:: EXERCISE DETAILS ::
Leave out every picture and set down, exactly, the lines below from the one holding "ENC3 pin CLK: D25 -> D5" up to and including the one holding "OLED3 pin SCL: D18 -> D22".

─── INPUT DATA ───

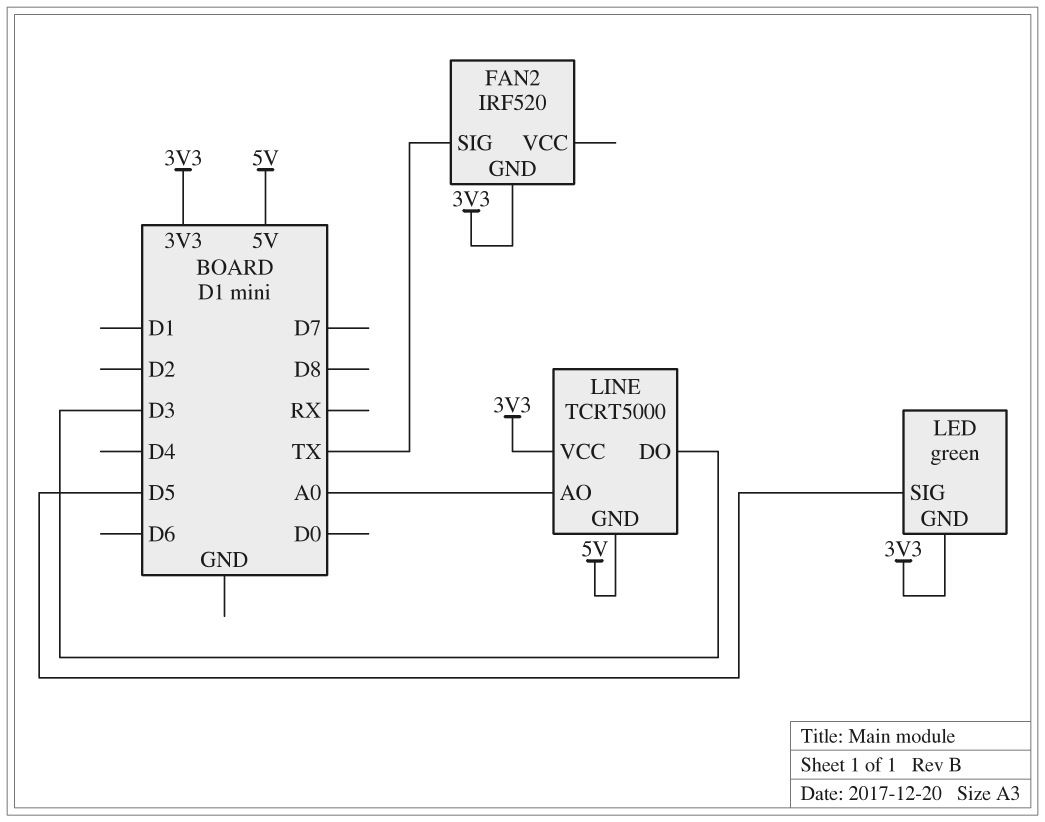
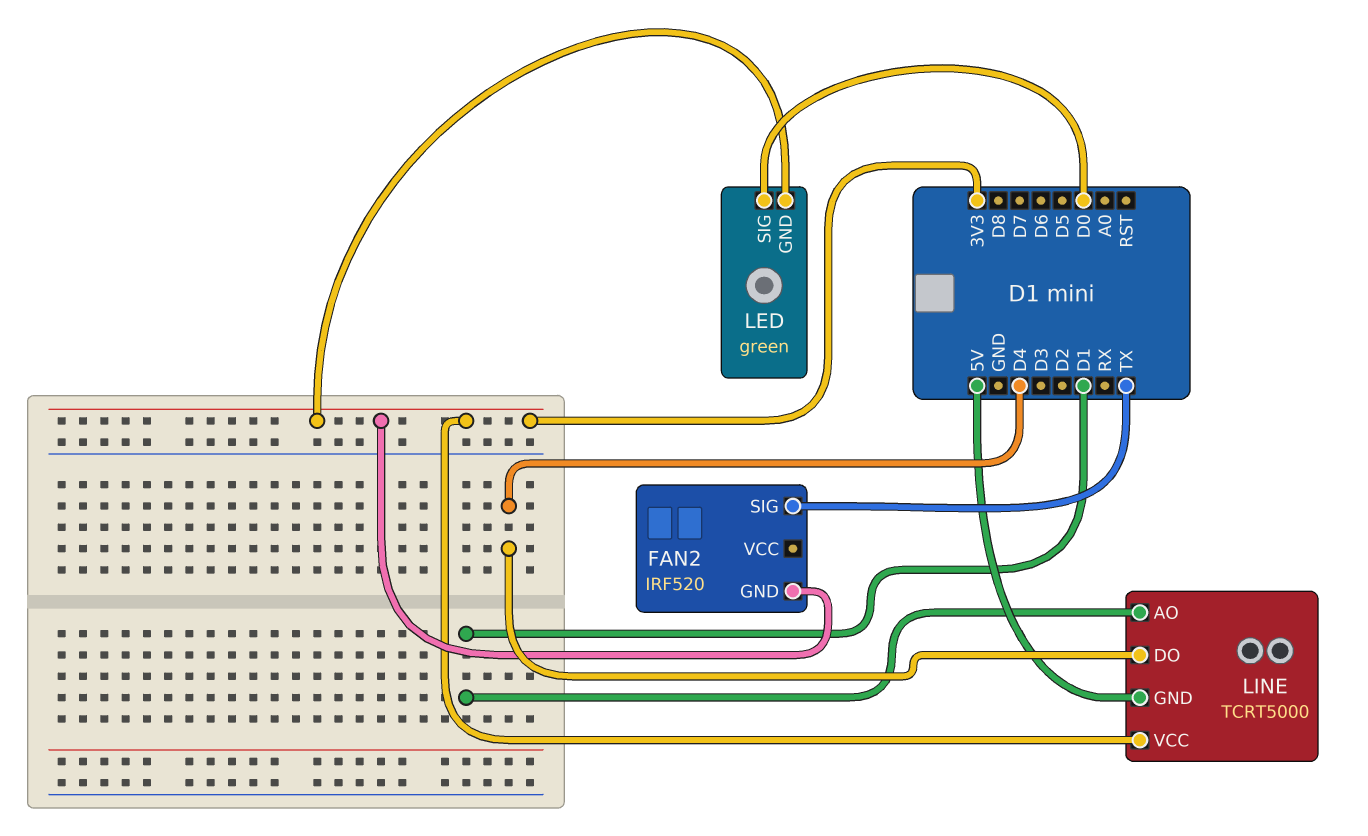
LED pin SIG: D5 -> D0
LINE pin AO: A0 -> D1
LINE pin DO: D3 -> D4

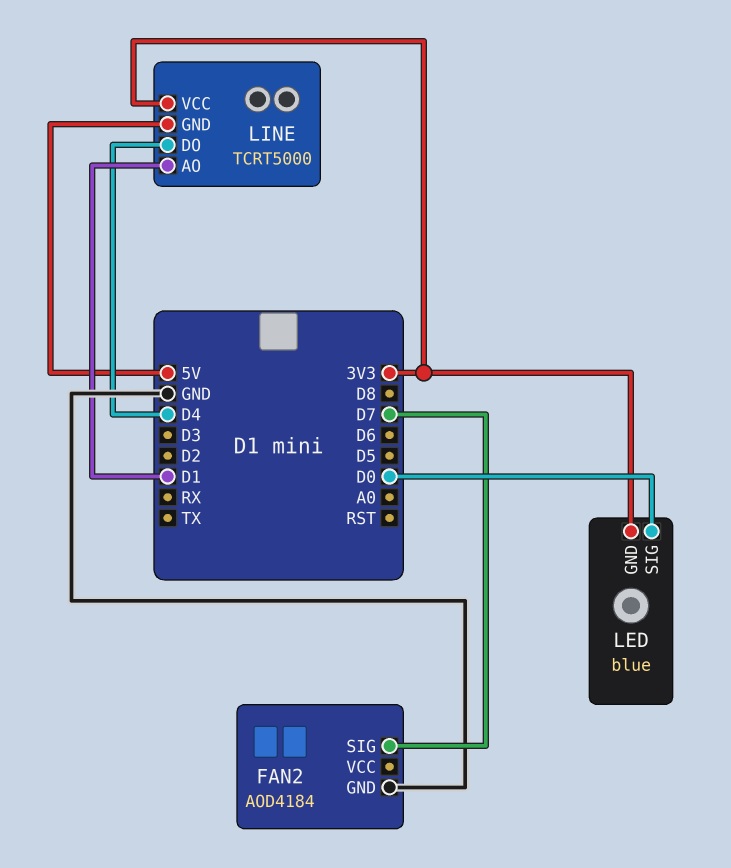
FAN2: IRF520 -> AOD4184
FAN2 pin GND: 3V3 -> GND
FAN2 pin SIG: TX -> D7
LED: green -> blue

───
─── INPUT DATA ───

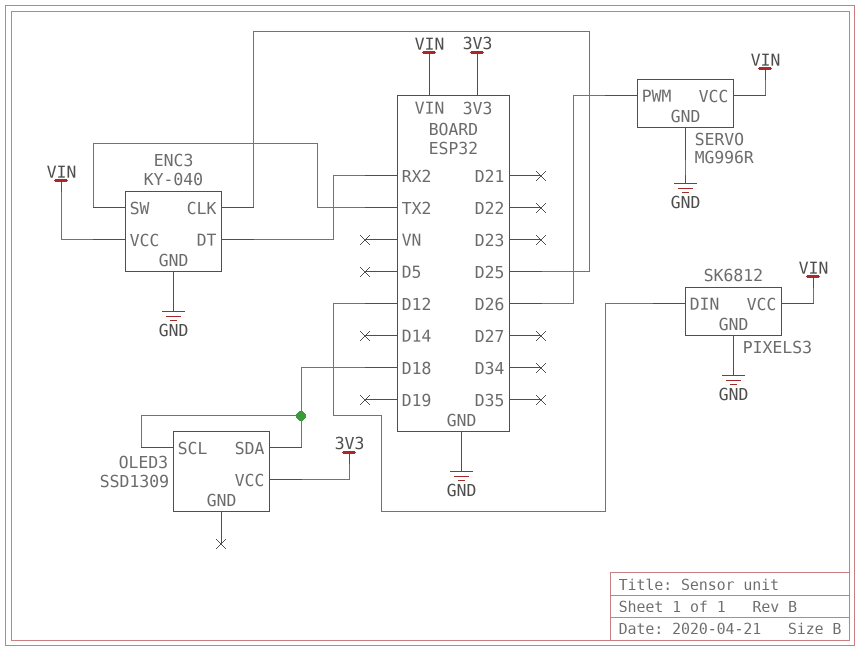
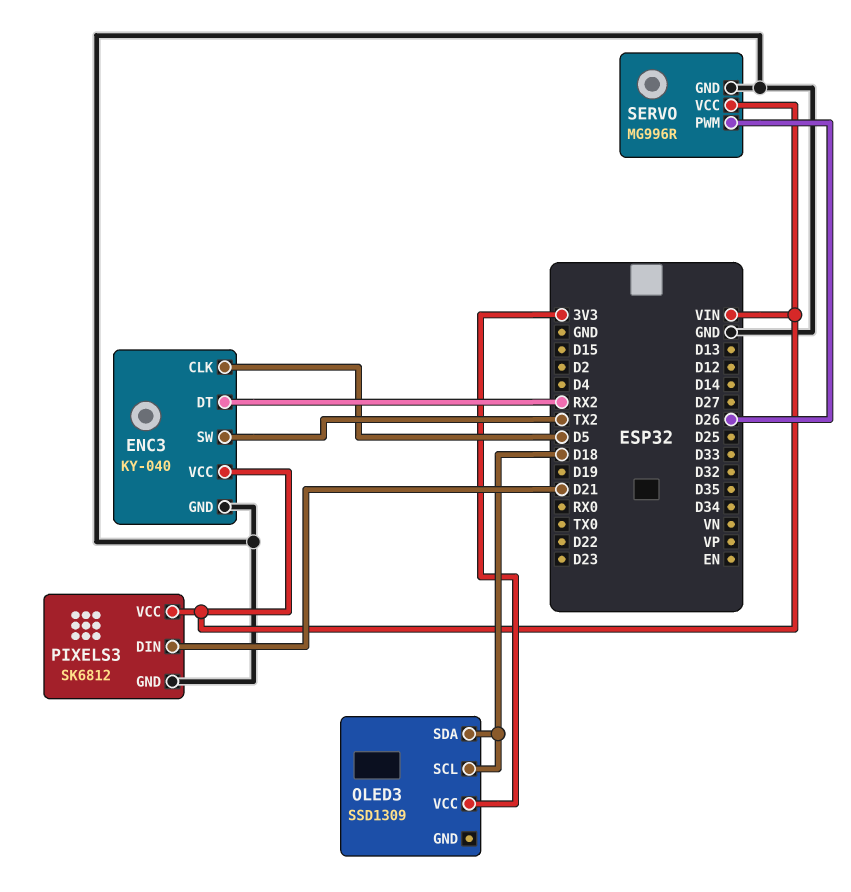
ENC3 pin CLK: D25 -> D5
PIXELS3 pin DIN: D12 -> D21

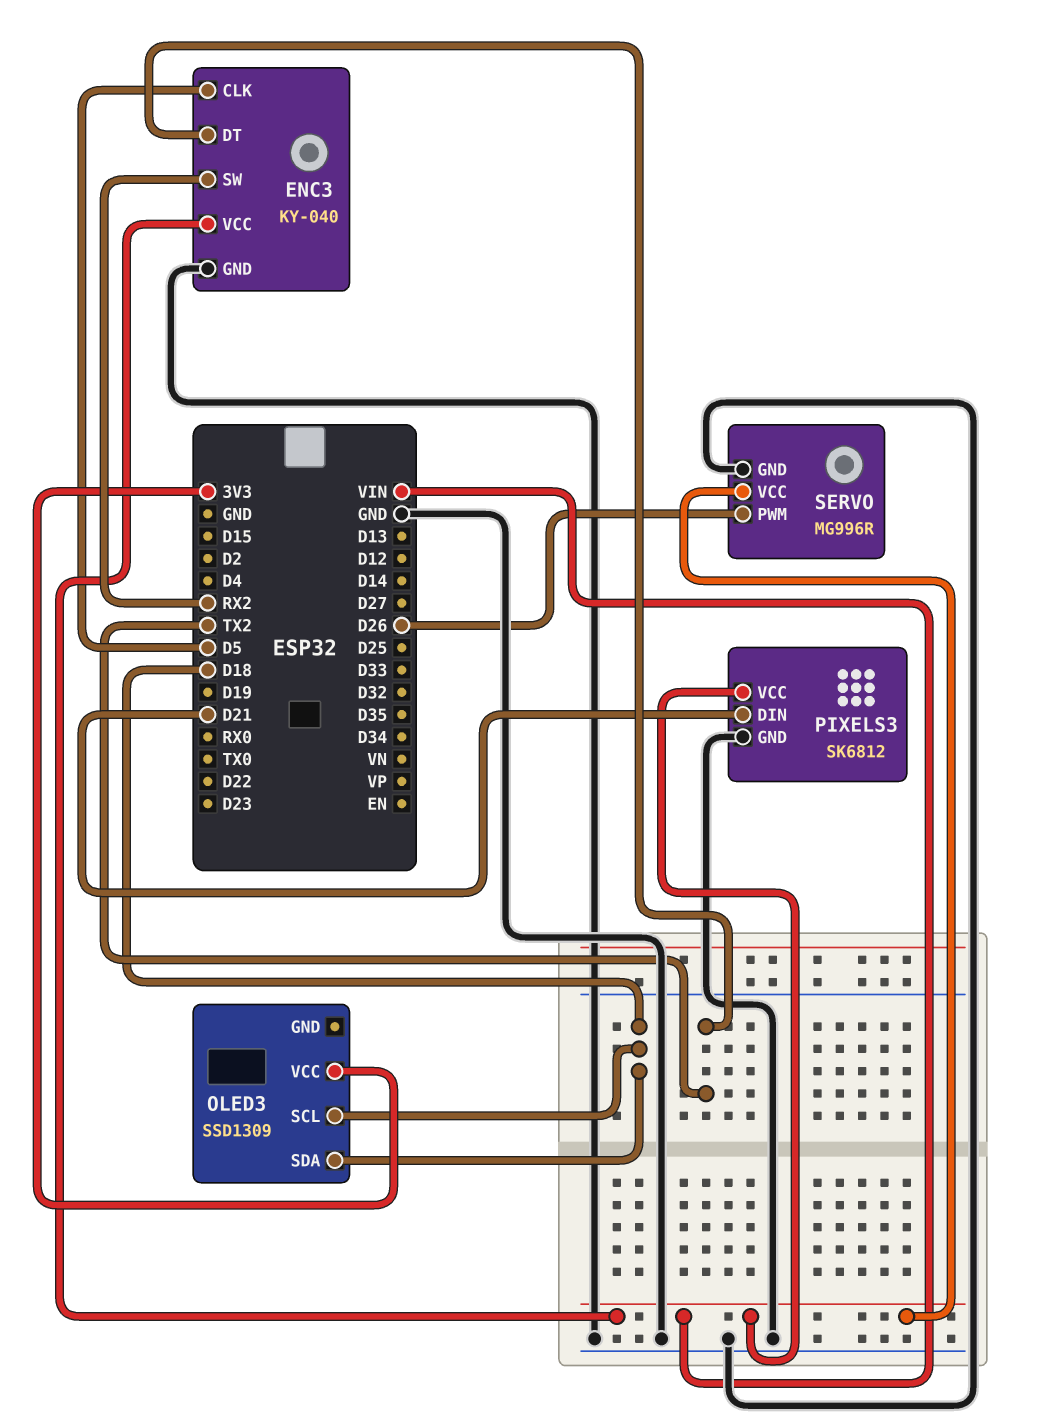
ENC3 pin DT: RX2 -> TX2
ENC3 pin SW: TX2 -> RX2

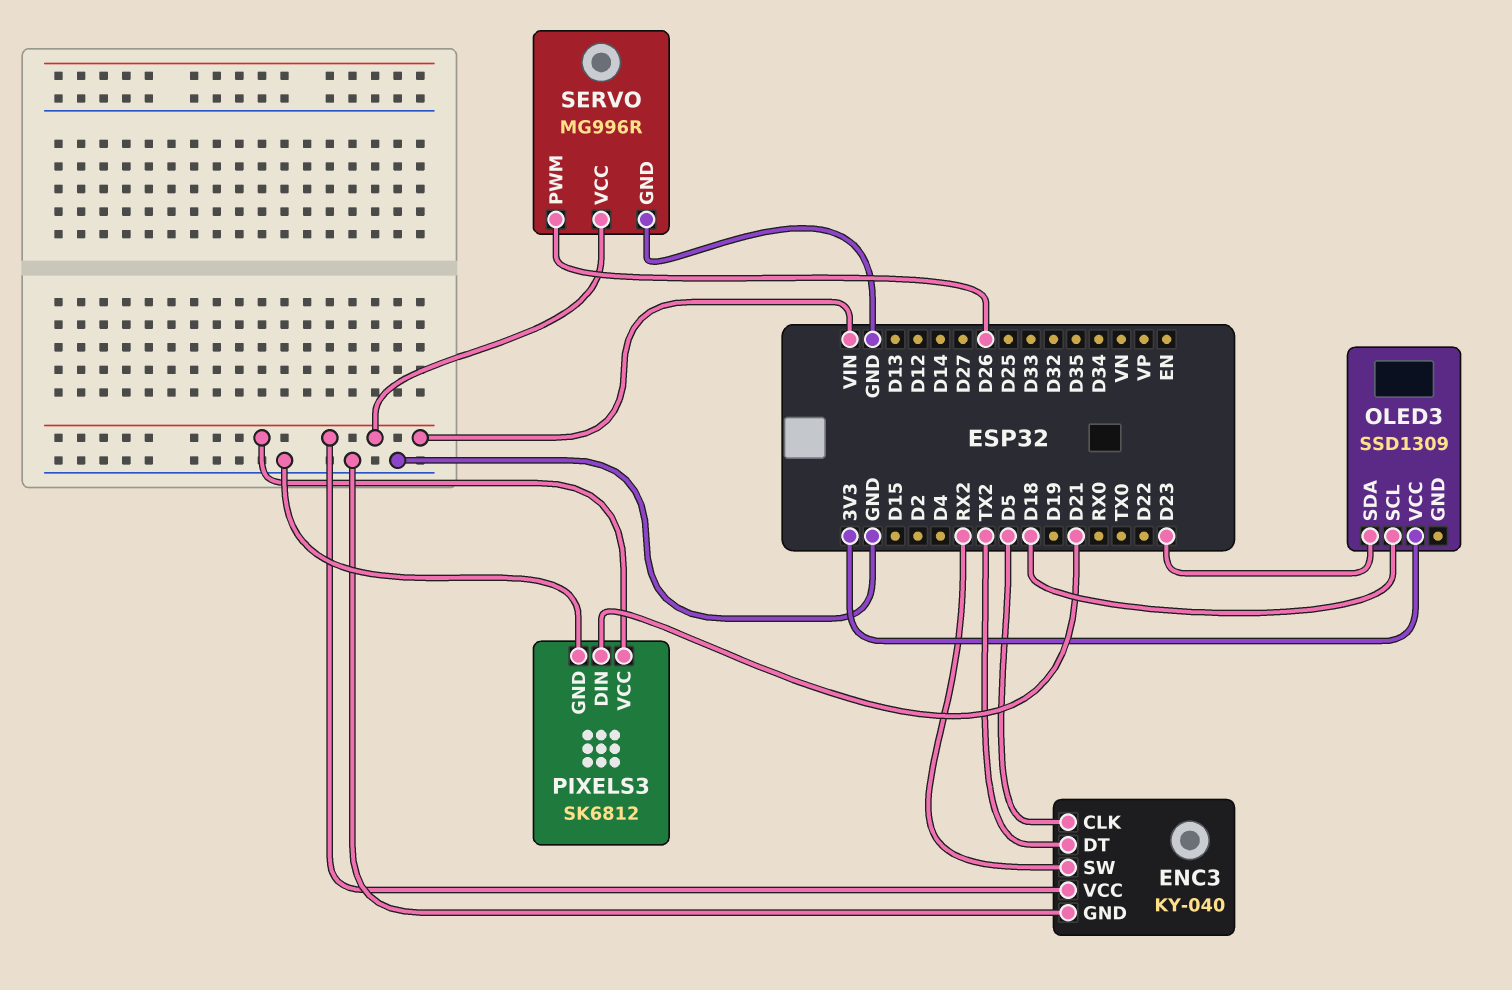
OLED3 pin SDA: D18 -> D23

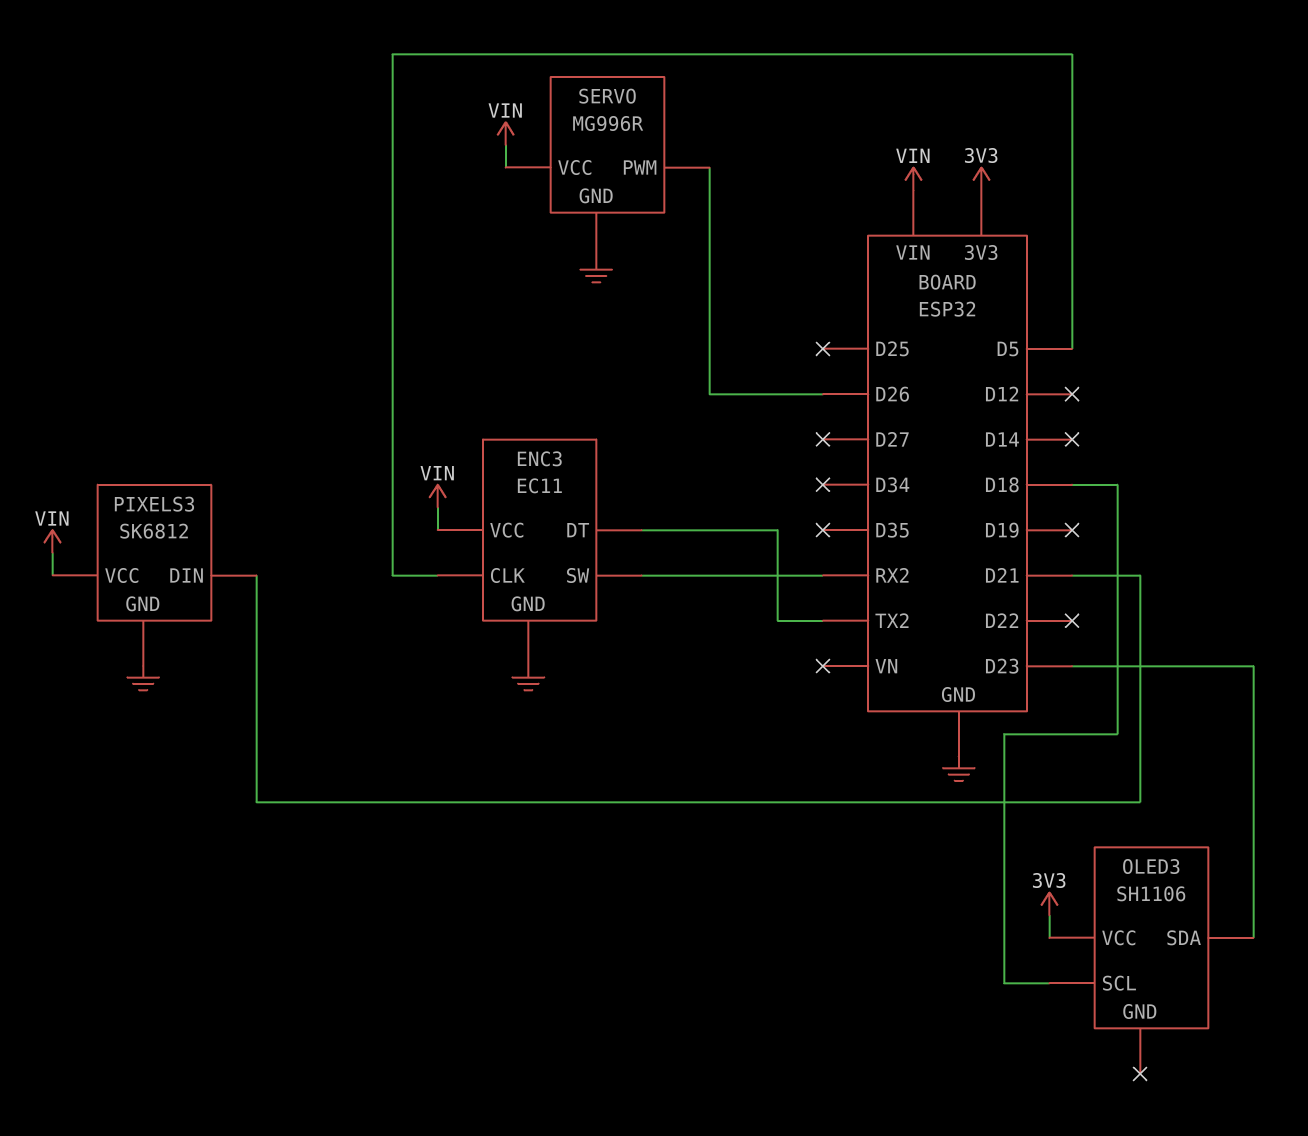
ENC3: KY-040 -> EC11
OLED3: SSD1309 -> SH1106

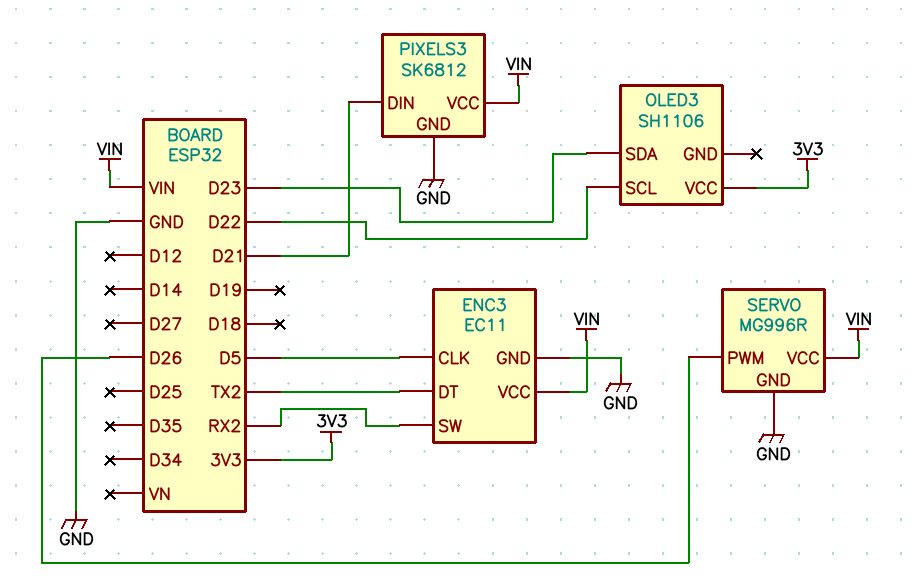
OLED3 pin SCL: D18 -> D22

───
─── INPUT DATA ───

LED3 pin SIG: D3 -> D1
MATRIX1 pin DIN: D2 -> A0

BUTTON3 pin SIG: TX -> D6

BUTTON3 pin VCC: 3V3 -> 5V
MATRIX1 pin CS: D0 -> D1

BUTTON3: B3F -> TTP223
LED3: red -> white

───

:: YOUR SOLUTION ::
ENC3 pin CLK: D25 -> D5
PIXELS3 pin DIN: D12 -> D21

ENC3 pin DT: RX2 -> TX2
ENC3 pin SW: TX2 -> RX2

OLED3 pin SDA: D18 -> D23

ENC3: KY-040 -> EC11
OLED3: SSD1309 -> SH1106

OLED3 pin SCL: D18 -> D22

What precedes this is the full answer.